Top of EXTRACTED DATA

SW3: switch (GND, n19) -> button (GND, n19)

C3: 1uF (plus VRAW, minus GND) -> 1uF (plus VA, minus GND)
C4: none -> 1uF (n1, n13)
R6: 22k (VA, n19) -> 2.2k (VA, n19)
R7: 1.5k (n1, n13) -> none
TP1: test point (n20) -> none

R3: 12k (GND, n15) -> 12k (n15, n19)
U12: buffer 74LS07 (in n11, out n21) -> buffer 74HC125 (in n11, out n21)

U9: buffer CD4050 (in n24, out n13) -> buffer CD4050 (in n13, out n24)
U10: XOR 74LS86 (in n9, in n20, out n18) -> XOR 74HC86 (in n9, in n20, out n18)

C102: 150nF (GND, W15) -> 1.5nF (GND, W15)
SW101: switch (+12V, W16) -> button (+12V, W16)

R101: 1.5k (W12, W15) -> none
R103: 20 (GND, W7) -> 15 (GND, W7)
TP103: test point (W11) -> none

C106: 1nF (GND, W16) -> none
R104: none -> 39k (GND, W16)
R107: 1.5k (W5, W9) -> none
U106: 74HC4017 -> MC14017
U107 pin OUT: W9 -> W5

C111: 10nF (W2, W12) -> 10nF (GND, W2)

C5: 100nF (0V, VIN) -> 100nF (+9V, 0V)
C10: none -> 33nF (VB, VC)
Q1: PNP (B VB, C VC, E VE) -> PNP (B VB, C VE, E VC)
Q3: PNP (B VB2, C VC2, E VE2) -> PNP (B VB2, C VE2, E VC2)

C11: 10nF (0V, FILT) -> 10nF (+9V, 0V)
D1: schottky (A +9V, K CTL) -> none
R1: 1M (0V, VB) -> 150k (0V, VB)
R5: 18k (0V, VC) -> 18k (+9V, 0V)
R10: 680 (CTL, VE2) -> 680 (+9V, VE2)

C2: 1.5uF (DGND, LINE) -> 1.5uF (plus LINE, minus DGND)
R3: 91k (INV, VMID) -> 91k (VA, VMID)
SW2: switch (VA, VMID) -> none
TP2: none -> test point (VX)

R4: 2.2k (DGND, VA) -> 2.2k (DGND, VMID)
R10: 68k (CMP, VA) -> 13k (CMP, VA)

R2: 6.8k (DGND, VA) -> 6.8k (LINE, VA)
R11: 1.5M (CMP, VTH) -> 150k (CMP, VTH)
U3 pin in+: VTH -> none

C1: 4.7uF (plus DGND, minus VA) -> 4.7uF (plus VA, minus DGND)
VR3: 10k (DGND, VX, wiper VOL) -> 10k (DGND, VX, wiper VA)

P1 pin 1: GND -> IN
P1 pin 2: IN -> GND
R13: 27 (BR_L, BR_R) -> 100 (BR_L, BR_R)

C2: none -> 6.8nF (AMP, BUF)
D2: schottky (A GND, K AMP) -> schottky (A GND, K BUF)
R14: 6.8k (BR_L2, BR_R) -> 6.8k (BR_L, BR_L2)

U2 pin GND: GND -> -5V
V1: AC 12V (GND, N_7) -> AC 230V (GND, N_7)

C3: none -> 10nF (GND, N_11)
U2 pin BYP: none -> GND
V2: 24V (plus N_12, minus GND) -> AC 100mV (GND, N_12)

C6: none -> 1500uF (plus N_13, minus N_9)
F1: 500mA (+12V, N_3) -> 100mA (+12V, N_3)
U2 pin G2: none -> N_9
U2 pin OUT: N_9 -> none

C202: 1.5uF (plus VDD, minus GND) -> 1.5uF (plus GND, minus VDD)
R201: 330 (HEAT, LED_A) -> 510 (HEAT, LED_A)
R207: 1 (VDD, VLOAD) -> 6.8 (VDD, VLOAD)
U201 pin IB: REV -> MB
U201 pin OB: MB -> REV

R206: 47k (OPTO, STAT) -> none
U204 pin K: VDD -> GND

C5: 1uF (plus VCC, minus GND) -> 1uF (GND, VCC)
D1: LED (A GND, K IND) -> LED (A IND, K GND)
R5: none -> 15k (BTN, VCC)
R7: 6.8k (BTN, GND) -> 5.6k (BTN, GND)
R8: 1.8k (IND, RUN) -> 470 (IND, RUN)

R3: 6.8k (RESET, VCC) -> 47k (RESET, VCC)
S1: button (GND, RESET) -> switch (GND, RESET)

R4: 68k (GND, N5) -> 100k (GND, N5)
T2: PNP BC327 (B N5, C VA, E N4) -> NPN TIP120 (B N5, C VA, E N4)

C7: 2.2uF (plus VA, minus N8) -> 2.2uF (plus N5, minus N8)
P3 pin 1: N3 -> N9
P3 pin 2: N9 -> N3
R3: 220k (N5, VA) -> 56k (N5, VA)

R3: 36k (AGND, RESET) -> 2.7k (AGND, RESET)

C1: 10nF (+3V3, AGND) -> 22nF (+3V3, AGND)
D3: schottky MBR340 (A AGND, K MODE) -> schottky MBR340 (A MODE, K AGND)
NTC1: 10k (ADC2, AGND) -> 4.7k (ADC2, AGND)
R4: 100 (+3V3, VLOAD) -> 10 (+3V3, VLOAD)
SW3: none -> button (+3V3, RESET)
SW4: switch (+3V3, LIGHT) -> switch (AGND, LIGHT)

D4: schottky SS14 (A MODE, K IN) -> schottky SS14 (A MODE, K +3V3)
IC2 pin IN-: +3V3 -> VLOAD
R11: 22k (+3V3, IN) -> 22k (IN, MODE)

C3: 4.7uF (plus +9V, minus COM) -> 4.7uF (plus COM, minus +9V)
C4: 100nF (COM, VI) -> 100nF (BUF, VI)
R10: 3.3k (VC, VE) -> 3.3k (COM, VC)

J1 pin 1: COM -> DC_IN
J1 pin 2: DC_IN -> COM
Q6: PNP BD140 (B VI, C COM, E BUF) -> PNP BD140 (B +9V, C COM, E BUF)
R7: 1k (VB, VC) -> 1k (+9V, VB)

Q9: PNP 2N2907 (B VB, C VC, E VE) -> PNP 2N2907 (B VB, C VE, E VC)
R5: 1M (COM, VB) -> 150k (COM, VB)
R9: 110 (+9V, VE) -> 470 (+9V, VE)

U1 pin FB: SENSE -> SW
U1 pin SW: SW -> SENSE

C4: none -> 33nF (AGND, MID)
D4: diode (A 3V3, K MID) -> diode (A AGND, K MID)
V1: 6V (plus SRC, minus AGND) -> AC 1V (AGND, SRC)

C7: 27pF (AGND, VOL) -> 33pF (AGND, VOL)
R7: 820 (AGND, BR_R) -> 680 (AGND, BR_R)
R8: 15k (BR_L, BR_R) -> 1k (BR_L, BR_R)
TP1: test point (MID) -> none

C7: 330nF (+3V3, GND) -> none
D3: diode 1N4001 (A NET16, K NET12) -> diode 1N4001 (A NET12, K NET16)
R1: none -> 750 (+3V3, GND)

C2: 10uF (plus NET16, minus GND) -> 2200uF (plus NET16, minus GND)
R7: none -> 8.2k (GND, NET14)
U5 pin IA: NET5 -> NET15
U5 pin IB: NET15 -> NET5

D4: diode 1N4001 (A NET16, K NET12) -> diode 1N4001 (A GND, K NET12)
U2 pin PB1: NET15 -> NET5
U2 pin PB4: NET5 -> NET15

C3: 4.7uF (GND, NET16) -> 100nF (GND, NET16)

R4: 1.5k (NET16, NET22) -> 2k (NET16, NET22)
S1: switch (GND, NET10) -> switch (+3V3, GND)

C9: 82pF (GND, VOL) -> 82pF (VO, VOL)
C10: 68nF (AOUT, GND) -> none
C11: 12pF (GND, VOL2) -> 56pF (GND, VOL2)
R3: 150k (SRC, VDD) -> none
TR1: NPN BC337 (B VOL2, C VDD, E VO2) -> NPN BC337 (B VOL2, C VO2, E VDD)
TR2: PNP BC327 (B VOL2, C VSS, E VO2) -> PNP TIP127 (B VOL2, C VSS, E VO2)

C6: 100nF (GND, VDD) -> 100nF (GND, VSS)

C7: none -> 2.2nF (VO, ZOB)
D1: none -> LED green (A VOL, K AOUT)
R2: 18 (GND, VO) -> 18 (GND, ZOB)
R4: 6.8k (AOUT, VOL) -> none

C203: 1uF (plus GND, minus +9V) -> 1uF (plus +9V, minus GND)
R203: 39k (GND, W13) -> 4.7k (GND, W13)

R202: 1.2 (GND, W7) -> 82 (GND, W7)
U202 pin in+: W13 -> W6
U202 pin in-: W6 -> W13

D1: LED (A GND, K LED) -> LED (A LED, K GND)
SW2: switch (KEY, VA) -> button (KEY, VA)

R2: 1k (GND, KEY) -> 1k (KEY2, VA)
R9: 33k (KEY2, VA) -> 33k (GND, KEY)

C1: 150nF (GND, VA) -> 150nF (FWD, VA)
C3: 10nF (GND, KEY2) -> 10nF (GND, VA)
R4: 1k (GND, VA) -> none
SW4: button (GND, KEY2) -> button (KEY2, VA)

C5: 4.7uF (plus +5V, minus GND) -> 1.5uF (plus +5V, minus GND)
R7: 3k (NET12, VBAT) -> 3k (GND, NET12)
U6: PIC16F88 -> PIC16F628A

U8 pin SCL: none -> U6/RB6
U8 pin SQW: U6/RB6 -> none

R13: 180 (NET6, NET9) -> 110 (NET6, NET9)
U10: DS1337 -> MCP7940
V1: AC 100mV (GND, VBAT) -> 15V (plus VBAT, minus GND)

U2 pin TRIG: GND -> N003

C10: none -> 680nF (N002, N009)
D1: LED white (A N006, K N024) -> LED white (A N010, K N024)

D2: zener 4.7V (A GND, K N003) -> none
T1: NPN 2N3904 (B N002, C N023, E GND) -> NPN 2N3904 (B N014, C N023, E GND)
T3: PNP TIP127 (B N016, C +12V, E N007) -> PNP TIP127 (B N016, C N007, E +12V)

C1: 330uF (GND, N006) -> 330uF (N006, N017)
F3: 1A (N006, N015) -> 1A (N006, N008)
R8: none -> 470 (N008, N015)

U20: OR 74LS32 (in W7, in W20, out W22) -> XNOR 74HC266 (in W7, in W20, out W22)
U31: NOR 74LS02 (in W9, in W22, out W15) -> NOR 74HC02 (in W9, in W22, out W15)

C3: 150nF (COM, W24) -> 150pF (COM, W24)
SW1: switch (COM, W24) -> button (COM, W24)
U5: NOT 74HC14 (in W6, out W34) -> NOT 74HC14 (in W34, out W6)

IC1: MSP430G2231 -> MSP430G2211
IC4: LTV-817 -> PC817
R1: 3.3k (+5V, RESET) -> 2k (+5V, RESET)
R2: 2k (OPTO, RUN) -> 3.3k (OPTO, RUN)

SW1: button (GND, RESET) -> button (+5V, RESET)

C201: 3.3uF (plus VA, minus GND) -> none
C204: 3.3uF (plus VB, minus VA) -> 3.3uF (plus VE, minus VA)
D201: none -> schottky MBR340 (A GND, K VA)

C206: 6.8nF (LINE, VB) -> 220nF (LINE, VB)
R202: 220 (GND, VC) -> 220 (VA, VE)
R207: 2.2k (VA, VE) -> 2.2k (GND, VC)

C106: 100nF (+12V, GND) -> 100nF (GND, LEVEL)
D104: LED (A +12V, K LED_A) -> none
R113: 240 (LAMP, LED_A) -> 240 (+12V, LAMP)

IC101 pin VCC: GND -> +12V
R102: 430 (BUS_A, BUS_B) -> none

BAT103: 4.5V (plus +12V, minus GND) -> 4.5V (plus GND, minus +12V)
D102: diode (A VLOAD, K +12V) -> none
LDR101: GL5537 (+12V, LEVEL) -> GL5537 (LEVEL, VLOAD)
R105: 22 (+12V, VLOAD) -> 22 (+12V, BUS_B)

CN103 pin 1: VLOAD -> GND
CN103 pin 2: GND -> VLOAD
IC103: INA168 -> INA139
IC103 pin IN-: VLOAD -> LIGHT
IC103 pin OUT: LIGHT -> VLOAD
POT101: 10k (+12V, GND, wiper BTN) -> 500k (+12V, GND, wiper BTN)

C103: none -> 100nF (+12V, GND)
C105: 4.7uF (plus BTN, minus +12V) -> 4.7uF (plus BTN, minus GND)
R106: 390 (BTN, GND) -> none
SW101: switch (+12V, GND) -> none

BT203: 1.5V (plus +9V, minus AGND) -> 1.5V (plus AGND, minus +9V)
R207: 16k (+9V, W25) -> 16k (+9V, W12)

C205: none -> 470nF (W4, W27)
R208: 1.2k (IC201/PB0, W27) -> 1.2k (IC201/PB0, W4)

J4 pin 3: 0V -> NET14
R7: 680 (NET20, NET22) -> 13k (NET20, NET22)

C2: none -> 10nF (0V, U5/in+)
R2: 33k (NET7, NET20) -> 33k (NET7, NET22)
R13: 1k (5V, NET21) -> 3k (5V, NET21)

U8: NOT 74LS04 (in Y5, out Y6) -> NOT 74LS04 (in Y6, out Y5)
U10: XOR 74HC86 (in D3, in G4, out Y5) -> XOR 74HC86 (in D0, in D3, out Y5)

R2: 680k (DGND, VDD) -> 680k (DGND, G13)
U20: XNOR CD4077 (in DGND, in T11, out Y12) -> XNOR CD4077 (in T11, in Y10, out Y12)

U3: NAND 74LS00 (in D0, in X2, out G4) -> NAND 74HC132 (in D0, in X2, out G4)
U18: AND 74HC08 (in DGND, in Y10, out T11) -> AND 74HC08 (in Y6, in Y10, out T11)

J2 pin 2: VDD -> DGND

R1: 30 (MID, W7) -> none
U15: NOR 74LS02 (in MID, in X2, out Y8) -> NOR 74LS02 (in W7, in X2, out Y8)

Bottom of EXTRACTED DATA

WHAT THIS TASK INVOLVES: One stretch of the lines above is wanted, from the line that contains "R14: 6.8k (BR_L2, BR_R) -> 6.8k (BR_L, BR_L2)" through the line that contains "U201 pin OB: MB -> REV". Output it exactly.

EXERCISE ANSWER:
R14: 6.8k (BR_L2, BR_R) -> 6.8k (BR_L, BR_L2)

U2 pin GND: GND -> -5V
V1: AC 12V (GND, N_7) -> AC 230V (GND, N_7)

C3: none -> 10nF (GND, N_11)
U2 pin BYP: none -> GND
V2: 24V (plus N_12, minus GND) -> AC 100mV (GND, N_12)

C6: none -> 1500uF (plus N_13, minus N_9)
F1: 500mA (+12V, N_3) -> 100mA (+12V, N_3)
U2 pin G2: none -> N_9
U2 pin OUT: N_9 -> none

C202: 1.5uF (plus VDD, minus GND) -> 1.5uF (plus GND, minus VDD)
R201: 330 (HEAT, LED_A) -> 510 (HEAT, LED_A)
R207: 1 (VDD, VLOAD) -> 6.8 (VDD, VLOAD)
U201 pin IB: REV -> MB
U201 pin OB: MB -> REV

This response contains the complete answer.